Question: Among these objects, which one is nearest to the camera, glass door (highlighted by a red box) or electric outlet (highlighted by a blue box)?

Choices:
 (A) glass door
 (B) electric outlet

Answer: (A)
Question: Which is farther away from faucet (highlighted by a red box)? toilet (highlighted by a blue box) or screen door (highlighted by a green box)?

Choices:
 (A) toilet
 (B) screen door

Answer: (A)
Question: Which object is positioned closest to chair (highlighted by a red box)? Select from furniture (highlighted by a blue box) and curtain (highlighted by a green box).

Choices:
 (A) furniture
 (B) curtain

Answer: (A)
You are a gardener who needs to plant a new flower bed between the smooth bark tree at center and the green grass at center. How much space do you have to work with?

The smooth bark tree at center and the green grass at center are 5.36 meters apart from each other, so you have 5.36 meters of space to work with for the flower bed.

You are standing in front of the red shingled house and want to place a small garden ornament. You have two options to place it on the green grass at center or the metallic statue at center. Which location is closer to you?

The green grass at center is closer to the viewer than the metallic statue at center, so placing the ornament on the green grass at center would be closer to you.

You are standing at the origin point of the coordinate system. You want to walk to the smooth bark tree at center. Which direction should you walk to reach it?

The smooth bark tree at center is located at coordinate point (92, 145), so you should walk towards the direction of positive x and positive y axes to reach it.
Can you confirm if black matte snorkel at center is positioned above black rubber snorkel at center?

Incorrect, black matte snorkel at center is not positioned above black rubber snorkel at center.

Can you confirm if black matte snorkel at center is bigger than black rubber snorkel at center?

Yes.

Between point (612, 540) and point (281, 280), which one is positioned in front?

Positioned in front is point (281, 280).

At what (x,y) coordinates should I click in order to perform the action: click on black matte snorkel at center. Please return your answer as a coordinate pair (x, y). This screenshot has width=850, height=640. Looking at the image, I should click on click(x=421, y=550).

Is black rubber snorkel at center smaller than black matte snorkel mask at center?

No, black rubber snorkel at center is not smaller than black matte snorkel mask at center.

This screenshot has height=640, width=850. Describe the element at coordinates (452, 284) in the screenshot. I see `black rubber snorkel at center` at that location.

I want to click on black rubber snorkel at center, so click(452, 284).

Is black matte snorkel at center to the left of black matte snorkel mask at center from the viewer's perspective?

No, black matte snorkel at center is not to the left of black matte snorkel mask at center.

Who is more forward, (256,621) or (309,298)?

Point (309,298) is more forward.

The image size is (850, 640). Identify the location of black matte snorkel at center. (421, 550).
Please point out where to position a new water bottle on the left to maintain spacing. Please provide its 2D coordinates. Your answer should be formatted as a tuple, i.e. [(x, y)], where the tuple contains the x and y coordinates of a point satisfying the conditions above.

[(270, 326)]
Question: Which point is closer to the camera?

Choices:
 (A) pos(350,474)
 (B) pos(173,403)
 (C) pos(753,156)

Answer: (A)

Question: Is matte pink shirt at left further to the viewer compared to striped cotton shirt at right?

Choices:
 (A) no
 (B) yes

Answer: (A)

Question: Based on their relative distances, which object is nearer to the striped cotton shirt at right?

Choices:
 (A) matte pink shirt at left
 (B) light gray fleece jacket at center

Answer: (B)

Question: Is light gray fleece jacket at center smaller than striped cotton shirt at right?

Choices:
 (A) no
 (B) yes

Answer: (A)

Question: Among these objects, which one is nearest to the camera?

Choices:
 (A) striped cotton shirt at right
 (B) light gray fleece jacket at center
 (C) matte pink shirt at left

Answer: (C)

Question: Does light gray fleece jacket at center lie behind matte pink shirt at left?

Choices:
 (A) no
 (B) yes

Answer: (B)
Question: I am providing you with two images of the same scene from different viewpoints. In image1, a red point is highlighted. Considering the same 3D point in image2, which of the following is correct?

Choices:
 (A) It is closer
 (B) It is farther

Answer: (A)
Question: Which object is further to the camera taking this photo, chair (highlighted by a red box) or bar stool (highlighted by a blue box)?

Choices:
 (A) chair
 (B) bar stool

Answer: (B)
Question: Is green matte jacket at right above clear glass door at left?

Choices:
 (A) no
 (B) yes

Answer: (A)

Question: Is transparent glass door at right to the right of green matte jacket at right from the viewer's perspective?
++++++++++
Aim of the exercise:
How many lines in the listing above contain the word "forward"? Reply with the number alone.

Solved problem:
2